** Work instructions **
The answer must be the full data, restated word for word, with no pictures in it.

** The data **
----------------
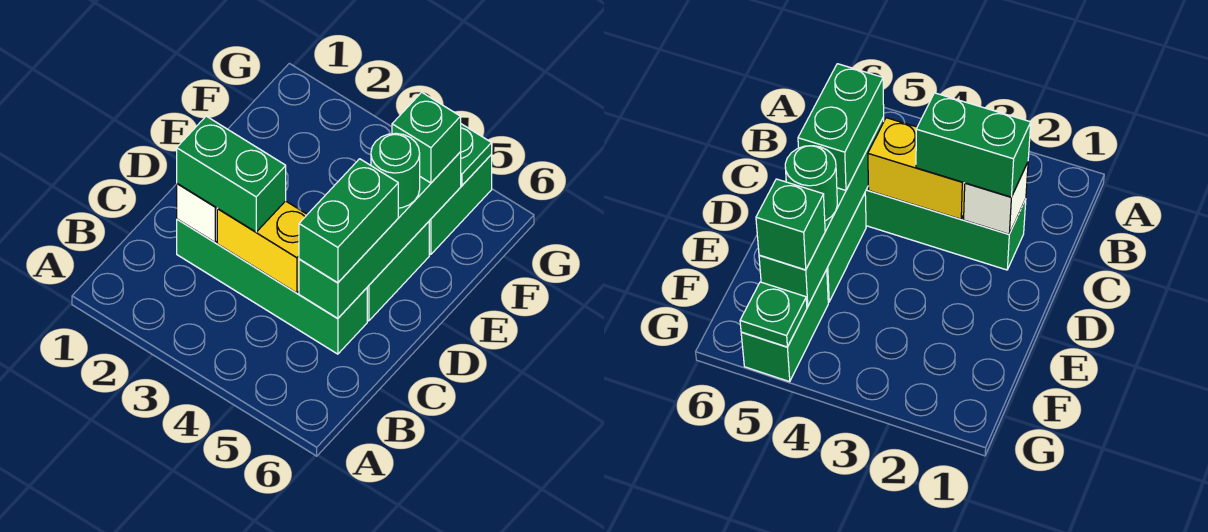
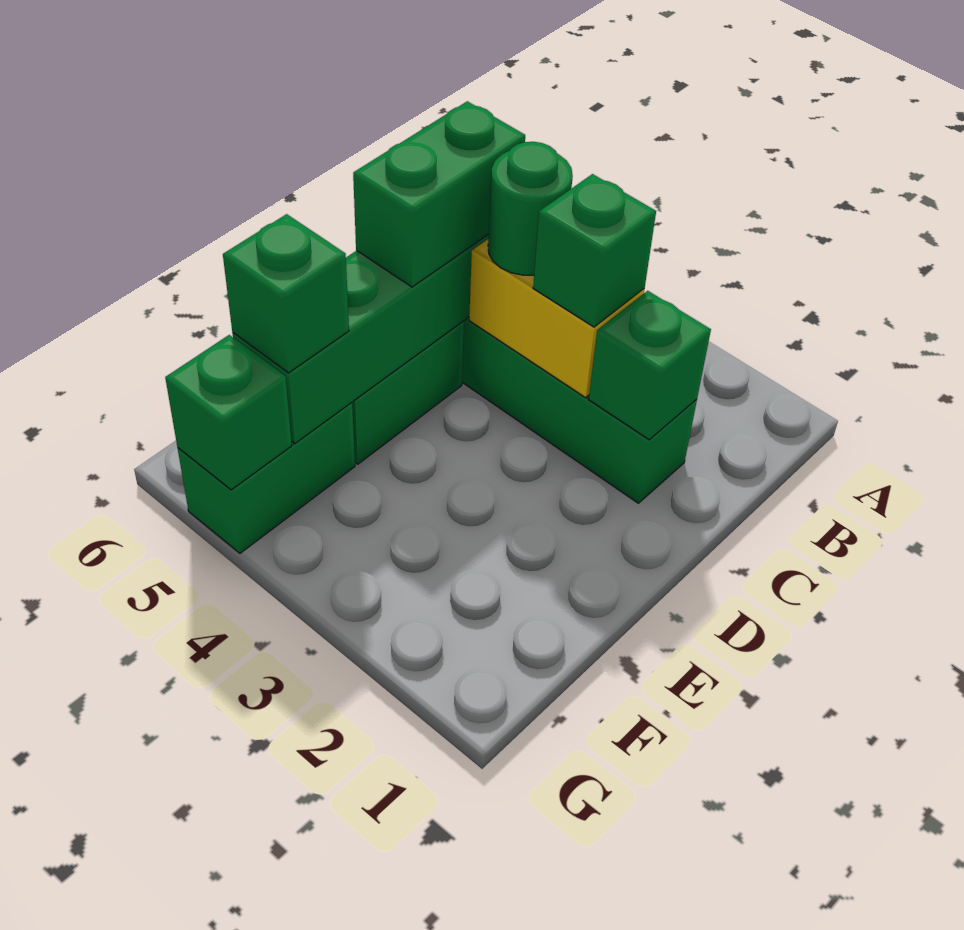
white brick C2 level 2 -> green brick C2 level 2
green brick C2:C3 level 3 -> green brick C3 level 3
green round brick E5 level 3 -> green round brick C4 level 3
green plate G5 level 2 -> green brick G5 level 2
----------------
** Written response **
white brick C2 level 2 -> green brick C2 level 2
green brick C2:C3 level 3 -> green brick C3 level 3
green round brick E5 level 3 -> green round brick C4 level 3
green plate G5 level 2 -> green brick G5 level 2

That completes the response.